# What is being asked
Your reply should be a single number, the count of lines in the records that contain "AGND".

# Data supplied
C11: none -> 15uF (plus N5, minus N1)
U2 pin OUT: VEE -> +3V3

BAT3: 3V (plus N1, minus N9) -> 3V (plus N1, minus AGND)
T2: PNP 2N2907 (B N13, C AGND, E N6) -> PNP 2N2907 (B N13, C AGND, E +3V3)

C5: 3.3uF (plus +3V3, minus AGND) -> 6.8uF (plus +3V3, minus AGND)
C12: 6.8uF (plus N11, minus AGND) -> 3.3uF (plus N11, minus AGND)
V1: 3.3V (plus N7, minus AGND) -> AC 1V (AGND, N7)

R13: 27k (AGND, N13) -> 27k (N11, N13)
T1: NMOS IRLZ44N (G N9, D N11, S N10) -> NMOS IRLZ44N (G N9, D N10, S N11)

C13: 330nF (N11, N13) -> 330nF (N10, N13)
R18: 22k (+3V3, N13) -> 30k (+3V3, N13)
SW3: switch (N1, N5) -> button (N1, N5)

# Expected answer
6